▶ Provided material:
BEGIN

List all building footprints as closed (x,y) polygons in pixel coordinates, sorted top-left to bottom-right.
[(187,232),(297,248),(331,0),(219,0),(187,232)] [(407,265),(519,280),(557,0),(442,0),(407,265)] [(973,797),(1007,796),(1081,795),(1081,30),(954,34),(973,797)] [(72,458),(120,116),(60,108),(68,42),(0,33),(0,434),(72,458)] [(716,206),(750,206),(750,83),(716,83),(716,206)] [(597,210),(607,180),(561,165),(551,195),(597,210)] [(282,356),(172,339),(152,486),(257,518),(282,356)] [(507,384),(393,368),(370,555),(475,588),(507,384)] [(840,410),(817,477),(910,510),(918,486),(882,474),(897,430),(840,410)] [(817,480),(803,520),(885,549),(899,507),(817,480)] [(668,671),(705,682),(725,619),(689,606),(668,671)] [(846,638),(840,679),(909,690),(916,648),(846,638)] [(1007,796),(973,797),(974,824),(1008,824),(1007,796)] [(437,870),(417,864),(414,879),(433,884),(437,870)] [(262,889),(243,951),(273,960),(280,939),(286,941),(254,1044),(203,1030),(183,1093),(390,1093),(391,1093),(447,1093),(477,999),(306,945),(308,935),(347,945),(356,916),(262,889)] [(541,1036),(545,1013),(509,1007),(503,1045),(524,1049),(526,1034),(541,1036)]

END
BEGIN

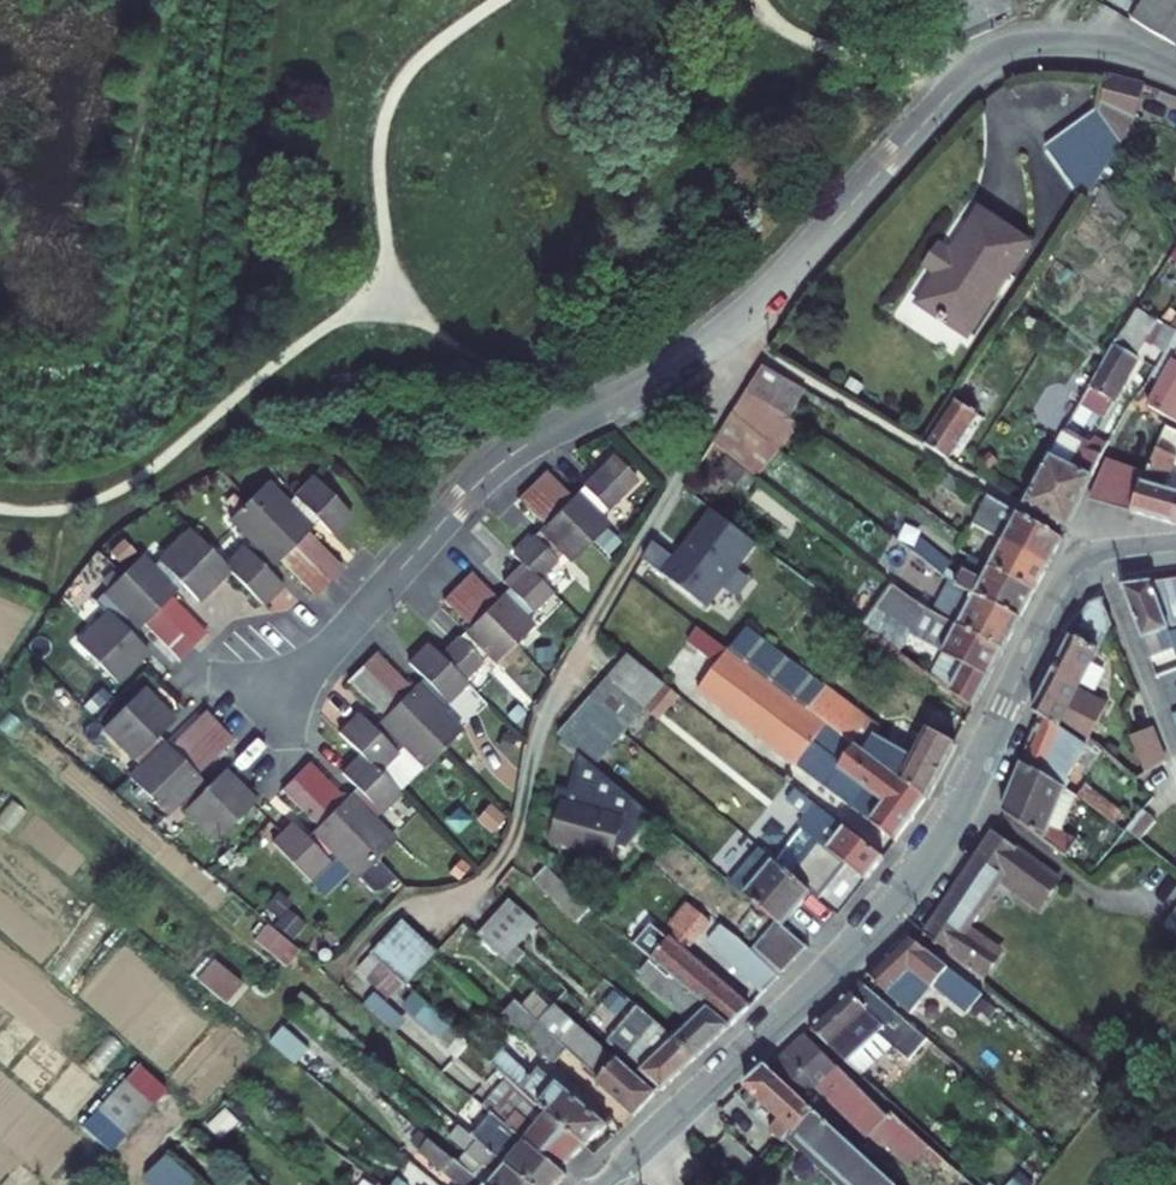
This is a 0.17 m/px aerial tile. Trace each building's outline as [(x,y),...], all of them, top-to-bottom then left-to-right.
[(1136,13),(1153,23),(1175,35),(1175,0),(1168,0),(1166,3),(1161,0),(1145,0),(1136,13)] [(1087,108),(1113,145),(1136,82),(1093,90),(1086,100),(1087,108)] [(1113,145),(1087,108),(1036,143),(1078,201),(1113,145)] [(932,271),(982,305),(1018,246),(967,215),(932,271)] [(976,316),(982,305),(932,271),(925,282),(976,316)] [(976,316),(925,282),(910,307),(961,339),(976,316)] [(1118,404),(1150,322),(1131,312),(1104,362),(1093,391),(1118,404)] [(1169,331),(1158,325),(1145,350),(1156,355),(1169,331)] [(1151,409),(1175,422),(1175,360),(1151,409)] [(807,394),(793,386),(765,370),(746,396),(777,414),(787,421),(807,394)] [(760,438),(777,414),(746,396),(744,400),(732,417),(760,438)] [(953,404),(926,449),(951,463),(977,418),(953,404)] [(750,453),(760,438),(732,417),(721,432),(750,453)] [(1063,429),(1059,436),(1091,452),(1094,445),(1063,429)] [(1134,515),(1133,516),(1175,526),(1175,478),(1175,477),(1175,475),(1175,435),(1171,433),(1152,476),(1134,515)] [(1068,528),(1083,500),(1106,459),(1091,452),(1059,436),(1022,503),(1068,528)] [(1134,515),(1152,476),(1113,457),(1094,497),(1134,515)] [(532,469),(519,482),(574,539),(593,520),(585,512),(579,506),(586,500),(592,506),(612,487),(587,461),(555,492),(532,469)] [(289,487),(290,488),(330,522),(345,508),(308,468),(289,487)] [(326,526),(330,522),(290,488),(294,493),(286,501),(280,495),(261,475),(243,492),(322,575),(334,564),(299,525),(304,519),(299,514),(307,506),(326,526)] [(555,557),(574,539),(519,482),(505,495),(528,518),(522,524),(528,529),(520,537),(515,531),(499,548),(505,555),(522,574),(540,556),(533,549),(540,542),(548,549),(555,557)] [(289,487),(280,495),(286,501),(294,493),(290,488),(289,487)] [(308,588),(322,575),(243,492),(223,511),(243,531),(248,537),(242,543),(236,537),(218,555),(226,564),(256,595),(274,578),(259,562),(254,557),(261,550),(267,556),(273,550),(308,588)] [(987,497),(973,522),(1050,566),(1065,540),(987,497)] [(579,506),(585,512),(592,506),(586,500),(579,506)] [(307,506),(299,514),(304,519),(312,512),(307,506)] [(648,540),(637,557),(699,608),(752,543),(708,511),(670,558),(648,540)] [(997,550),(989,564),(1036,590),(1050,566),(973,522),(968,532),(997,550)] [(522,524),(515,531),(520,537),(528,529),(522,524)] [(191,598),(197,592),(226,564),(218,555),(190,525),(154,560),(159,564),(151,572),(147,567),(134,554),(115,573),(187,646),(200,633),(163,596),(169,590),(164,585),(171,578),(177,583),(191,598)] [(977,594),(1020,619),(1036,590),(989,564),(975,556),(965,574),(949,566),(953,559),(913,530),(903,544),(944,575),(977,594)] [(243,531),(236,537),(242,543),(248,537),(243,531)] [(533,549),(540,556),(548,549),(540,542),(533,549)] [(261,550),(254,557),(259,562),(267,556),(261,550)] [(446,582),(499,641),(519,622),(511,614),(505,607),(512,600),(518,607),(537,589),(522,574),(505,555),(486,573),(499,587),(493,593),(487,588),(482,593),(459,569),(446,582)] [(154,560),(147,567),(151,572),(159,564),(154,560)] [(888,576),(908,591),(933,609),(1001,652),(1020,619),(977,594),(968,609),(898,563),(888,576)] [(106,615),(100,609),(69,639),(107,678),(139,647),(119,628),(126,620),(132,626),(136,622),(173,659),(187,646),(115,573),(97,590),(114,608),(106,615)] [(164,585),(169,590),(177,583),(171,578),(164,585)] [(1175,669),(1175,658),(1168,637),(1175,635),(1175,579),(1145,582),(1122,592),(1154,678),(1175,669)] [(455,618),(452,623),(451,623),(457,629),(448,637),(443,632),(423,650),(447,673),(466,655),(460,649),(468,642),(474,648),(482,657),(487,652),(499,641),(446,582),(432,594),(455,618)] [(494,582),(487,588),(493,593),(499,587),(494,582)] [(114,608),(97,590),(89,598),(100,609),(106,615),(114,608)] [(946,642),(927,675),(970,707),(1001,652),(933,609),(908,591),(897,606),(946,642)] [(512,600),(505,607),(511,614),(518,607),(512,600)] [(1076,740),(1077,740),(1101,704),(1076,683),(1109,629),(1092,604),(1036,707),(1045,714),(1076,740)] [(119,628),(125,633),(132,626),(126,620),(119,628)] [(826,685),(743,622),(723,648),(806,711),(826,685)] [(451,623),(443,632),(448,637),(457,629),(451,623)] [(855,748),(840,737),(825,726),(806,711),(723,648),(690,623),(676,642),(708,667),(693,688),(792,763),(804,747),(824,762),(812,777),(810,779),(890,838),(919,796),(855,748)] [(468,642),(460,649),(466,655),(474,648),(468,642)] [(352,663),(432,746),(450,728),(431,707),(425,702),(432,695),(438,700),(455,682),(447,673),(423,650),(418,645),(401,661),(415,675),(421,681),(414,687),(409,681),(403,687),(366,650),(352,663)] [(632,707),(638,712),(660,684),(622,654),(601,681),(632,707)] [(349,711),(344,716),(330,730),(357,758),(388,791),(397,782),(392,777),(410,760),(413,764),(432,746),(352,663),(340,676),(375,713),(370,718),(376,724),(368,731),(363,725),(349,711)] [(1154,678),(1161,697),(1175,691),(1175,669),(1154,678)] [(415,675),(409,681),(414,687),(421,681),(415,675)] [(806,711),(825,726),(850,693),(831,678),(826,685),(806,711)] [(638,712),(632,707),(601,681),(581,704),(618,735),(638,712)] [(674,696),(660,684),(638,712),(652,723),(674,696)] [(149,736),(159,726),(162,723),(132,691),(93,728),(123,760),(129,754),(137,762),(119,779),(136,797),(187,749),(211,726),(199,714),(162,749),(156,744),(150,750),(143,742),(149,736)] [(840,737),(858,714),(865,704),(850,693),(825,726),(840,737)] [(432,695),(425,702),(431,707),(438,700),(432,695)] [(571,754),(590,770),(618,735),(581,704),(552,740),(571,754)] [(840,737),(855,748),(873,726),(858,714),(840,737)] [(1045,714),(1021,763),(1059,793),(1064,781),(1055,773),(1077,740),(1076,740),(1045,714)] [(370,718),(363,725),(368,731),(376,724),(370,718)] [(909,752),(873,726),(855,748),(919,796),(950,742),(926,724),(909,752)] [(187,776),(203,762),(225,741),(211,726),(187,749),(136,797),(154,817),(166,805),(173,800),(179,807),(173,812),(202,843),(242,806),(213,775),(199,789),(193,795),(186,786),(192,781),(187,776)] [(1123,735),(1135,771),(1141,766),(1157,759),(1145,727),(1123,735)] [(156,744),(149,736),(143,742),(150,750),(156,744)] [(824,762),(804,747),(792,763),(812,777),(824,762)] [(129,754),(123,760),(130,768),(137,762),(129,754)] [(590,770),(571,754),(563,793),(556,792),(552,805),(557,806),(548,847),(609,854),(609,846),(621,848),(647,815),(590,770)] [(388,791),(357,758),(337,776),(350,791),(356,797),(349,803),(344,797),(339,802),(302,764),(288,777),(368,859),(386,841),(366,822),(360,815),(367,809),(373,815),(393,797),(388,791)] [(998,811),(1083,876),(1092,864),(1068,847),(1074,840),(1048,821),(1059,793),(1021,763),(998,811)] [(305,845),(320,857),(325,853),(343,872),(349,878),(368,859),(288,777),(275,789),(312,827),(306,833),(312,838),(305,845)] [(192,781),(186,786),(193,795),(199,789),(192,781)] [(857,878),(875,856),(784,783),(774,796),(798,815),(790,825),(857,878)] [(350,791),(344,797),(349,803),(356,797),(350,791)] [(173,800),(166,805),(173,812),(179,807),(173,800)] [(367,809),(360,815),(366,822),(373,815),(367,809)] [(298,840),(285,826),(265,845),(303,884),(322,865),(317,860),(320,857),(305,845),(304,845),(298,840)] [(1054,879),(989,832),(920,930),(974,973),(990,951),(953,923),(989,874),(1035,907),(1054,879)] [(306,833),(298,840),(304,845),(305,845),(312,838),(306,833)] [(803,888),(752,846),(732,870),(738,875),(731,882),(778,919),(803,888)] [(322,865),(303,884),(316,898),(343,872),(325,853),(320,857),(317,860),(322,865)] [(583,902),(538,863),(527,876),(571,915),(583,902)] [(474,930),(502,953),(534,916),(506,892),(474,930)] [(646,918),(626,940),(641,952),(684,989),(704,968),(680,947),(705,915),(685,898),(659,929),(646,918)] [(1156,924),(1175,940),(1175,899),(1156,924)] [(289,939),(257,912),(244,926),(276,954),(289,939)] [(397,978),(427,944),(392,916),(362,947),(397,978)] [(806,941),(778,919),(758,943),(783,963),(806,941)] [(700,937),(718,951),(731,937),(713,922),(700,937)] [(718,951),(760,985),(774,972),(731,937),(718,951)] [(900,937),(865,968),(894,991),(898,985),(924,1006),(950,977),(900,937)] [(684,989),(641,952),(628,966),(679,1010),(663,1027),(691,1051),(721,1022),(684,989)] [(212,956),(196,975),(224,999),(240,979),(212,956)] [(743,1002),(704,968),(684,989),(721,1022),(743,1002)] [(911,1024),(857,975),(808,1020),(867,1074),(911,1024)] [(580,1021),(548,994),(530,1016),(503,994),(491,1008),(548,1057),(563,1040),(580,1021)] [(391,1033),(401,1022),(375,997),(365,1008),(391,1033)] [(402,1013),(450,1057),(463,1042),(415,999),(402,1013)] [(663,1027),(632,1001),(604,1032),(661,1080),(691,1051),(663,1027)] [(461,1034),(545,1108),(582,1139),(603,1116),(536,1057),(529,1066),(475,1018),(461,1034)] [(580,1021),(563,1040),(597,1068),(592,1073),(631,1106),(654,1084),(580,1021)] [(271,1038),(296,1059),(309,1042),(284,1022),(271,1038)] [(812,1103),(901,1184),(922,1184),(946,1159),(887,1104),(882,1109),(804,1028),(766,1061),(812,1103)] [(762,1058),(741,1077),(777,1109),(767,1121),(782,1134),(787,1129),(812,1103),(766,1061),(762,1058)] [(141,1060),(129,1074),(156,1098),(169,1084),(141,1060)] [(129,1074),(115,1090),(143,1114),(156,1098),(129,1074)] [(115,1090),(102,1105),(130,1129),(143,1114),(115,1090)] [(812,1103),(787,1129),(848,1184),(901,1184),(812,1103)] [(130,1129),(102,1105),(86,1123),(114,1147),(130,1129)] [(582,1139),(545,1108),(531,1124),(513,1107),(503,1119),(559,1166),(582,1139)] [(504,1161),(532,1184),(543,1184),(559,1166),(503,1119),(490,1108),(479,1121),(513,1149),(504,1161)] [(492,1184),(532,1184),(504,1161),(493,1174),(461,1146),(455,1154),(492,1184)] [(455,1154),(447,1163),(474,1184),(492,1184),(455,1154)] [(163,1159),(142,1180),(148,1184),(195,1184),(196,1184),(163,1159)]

END

▶ About this task: Check each line above for the string "left", then copy the ones that have it.

▶ Answer box:
List all building footprints as closed (x,y) polygons in pixel coordinates, sorted top-left to bottom-right.
This is a 0.17 m/px aerial tile. Trace each building's outline as [(x,y),...], all of them, top-to-bottom then left-to-right.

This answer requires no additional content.